Locate every line in the data below that contains the string "circled" and reproduce each such line in full. Treat the match as case-sensitive.
++++
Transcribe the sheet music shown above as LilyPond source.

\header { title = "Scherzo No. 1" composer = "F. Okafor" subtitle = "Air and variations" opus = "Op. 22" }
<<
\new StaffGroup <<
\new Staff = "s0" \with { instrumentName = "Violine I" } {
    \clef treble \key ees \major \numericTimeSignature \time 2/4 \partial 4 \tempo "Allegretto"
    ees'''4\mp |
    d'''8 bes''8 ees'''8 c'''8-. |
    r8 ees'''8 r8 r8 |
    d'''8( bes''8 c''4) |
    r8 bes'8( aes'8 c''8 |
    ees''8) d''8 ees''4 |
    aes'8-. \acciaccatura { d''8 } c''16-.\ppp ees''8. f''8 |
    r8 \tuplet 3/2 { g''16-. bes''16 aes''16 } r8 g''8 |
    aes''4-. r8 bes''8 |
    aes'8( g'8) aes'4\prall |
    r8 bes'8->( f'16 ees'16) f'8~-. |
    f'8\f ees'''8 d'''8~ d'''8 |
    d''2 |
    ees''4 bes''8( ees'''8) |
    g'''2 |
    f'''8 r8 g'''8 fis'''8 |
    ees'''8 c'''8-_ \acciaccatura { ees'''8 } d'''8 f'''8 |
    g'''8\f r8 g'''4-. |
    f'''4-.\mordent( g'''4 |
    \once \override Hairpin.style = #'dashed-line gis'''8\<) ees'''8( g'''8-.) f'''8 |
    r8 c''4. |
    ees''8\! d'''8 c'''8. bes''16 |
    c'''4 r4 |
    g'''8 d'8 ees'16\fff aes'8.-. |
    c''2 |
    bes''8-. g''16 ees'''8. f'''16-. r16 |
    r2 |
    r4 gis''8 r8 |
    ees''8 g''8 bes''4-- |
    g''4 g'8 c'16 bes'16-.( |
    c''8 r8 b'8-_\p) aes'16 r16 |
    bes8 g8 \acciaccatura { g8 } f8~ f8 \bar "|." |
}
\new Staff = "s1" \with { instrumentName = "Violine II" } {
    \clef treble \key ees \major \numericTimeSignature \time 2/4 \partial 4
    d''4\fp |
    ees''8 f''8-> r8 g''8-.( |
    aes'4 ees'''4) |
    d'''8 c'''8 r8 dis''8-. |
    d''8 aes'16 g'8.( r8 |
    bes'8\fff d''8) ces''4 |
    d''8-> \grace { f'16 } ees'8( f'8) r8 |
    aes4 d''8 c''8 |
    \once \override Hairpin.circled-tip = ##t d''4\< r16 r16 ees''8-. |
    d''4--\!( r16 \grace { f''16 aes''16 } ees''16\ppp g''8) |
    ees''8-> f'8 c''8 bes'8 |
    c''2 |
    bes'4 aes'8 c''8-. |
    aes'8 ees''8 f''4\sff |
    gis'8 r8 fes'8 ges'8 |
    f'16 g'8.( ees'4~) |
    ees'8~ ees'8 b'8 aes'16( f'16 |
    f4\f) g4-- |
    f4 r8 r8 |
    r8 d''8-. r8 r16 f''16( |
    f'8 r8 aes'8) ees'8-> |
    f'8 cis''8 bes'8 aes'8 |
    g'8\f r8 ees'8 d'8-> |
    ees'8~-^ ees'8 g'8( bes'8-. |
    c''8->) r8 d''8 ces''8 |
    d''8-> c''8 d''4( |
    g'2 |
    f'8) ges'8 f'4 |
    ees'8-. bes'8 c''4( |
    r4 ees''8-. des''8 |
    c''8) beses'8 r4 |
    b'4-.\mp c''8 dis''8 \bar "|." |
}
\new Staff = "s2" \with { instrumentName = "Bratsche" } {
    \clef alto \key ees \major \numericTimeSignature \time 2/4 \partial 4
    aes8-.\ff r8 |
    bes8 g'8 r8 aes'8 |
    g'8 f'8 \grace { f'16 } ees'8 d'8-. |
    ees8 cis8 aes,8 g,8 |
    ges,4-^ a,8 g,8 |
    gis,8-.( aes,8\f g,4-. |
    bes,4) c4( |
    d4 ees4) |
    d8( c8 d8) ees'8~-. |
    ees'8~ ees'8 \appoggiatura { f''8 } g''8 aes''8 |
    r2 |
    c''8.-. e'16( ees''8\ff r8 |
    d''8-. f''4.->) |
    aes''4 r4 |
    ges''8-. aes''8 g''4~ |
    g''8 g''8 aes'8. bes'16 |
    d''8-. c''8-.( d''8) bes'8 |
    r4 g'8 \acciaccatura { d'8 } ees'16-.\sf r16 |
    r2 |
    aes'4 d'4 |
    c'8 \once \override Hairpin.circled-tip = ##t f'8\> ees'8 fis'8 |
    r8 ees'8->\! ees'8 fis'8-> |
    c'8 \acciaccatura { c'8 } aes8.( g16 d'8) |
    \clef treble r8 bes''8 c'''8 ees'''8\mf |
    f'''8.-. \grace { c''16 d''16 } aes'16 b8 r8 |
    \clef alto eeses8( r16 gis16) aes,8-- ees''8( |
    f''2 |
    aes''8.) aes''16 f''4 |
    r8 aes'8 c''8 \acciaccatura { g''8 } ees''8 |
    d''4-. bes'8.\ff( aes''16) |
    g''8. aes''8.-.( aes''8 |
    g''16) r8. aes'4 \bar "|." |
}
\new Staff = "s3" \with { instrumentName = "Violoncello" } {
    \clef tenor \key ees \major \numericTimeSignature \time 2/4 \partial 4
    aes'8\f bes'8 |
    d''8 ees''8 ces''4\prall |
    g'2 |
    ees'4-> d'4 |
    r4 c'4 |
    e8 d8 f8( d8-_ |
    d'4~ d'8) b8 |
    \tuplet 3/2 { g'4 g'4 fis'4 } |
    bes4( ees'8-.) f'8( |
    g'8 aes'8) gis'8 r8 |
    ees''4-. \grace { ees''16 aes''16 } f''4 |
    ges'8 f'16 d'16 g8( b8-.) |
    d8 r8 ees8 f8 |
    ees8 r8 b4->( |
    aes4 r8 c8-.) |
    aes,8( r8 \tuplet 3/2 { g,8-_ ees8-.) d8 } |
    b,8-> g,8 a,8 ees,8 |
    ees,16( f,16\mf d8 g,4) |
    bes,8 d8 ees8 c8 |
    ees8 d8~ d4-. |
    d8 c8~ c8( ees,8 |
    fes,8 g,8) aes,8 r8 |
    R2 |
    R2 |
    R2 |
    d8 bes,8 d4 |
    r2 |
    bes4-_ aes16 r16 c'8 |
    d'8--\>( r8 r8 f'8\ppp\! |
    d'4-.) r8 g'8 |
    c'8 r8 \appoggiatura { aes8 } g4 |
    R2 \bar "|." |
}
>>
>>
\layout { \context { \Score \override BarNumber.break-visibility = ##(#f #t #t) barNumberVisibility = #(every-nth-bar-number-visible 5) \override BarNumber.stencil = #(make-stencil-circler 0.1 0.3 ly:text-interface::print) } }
++++
:: Answer to this exercise ::
    \once \override Hairpin.circled-tip = ##t d''4\< r16 r16 ees''8-. |
    c'8 \once \override Hairpin.circled-tip = ##t f'8\> ees'8 fis'8 |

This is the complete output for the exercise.